__EXERCISE INSTRUCTIONS__
Copy every one of the records below word for word, but leave the pictures out.

Dataset entries
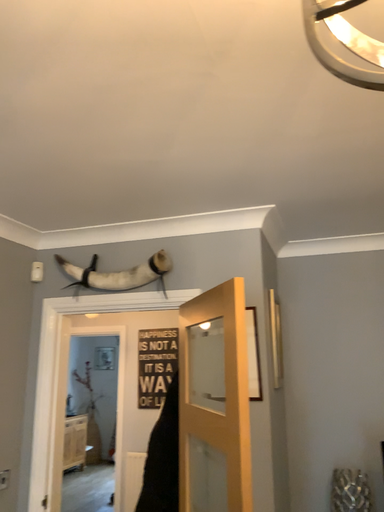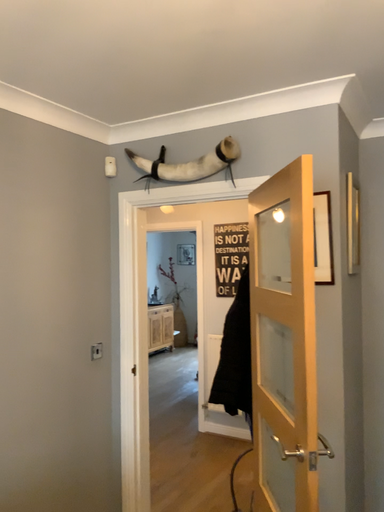
Question: How did the camera likely rotate when shooting the video?

Choices:
 (A) rotated downward
 (B) rotated upward

Answer: (A)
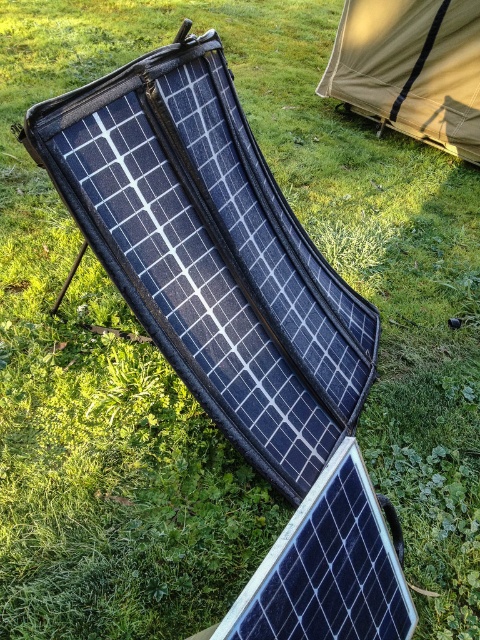
Does black textured solar panel at center appear over tan canvas tent at upper right?

No, black textured solar panel at center is not above tan canvas tent at upper right.

Can you confirm if black textured solar panel at center is smaller than tan canvas tent at upper right?

Indeed, black textured solar panel at center has a smaller size compared to tan canvas tent at upper right.

You are a GUI agent. You are given a task and a screenshot of the screen. Output one action in this format:
    pyautogui.click(x=<x>, y=<y>)
    Task: Click on the black textured solar panel at center
    
    Given the screenshot: What is the action you would take?
    pyautogui.click(x=327, y=568)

__ANSWER FOR THIS EXERCISE__
Question: How did the camera likely rotate when shooting the video?

Choices:
 (A) rotated downward
 (B) rotated upward

Answer: (A)
Does black textured solar panel at center appear over tan canvas tent at upper right?

No, black textured solar panel at center is not above tan canvas tent at upper right.

Can you confirm if black textured solar panel at center is smaller than tan canvas tent at upper right?

Indeed, black textured solar panel at center has a smaller size compared to tan canvas tent at upper right.

You are a GUI agent. You are given a task and a screenshot of the screen. Output one action in this format:
    pyautogui.click(x=<x>, y=<y>)
    Task: Click on the black textured solar panel at center
    
    Given the screenshot: What is the action you would take?
    pyautogui.click(x=327, y=568)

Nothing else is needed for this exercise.